[[ GIVEN ENTRIES open ]]

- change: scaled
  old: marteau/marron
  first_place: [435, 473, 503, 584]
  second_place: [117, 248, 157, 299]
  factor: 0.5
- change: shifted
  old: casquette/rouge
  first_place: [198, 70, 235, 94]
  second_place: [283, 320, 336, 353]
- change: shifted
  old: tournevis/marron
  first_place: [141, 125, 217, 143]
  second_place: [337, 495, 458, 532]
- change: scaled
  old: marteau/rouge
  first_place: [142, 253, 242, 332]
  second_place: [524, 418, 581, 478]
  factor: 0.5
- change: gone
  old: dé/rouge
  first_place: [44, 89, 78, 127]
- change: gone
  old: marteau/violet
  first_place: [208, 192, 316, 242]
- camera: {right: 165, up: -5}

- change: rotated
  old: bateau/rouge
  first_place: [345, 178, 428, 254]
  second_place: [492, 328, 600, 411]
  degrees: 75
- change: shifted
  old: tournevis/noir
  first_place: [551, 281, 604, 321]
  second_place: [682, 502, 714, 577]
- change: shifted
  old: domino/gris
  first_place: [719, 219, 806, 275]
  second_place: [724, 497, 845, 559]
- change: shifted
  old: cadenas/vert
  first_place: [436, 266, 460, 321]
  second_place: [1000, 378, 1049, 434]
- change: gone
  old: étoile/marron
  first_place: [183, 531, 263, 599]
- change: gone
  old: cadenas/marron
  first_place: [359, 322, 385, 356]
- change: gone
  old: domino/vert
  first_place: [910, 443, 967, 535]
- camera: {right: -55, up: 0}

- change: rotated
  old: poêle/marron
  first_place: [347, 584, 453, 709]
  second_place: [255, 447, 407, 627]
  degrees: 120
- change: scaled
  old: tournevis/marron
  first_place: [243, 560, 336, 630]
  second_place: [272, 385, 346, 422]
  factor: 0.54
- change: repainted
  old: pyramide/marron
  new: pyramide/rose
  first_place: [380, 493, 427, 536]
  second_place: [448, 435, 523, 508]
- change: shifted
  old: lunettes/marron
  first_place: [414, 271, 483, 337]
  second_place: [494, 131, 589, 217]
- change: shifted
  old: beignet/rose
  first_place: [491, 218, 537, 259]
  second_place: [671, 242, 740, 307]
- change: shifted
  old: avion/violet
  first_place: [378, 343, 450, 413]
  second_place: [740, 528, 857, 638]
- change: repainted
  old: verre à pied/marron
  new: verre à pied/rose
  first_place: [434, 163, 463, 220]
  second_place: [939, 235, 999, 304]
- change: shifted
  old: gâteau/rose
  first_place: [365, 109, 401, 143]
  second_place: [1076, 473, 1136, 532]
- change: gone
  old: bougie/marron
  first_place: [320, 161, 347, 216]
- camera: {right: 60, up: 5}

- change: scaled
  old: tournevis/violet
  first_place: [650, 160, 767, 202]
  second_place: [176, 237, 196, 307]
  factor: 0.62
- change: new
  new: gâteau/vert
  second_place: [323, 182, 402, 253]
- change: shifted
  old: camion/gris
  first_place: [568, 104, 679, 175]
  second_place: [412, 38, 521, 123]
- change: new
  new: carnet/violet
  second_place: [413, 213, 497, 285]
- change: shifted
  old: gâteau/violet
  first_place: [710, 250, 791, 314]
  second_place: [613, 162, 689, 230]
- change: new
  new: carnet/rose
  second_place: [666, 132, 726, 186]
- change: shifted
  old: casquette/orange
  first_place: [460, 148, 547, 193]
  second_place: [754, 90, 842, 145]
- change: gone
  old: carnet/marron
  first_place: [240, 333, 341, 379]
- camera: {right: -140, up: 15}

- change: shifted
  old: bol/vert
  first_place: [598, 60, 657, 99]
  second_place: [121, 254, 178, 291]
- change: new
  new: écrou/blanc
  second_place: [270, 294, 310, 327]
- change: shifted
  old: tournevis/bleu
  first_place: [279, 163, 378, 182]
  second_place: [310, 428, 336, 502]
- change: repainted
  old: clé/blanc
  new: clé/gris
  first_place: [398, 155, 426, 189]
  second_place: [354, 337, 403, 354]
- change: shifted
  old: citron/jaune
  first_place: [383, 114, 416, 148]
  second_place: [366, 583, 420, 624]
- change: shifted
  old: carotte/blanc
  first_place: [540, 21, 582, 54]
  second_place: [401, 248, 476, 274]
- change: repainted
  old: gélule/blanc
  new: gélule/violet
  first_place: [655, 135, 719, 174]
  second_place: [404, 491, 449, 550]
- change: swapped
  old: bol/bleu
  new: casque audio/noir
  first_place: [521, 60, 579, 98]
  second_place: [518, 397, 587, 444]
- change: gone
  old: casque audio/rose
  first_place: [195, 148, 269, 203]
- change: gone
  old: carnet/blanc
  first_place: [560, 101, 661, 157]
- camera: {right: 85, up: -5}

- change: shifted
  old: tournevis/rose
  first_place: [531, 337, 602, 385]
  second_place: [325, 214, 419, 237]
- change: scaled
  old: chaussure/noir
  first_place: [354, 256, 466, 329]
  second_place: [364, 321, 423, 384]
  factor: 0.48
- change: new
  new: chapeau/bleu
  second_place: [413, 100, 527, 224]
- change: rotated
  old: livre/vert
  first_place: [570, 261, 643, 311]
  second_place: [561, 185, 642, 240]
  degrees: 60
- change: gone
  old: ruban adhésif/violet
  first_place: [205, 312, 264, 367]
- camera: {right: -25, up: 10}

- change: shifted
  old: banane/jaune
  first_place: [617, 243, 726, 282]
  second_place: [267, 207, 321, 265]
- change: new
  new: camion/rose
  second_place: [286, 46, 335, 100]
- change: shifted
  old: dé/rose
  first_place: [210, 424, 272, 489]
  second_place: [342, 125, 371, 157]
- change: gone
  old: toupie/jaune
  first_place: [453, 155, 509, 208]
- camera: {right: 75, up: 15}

[[ GIVEN ENTRIES closed ]]

- EXERCISE DIRECTIONS
Restate word for word only the lines above from the line containing "first_place: [141, 125, 217, 143]" to the line containing "first_place: [208, 192, 316, 242]", both of them included.

- TASK OUTPUT
  first_place: [141, 125, 217, 143]
  second_place: [337, 495, 458, 532]
- change: scaled
  old: marteau/rouge
  first_place: [142, 253, 242, 332]
  second_place: [524, 418, 581, 478]
  factor: 0.5
- change: gone
  old: dé/rouge
  first_place: [44, 89, 78, 127]
- change: gone
  old: marteau/violet
  first_place: [208, 192, 316, 242]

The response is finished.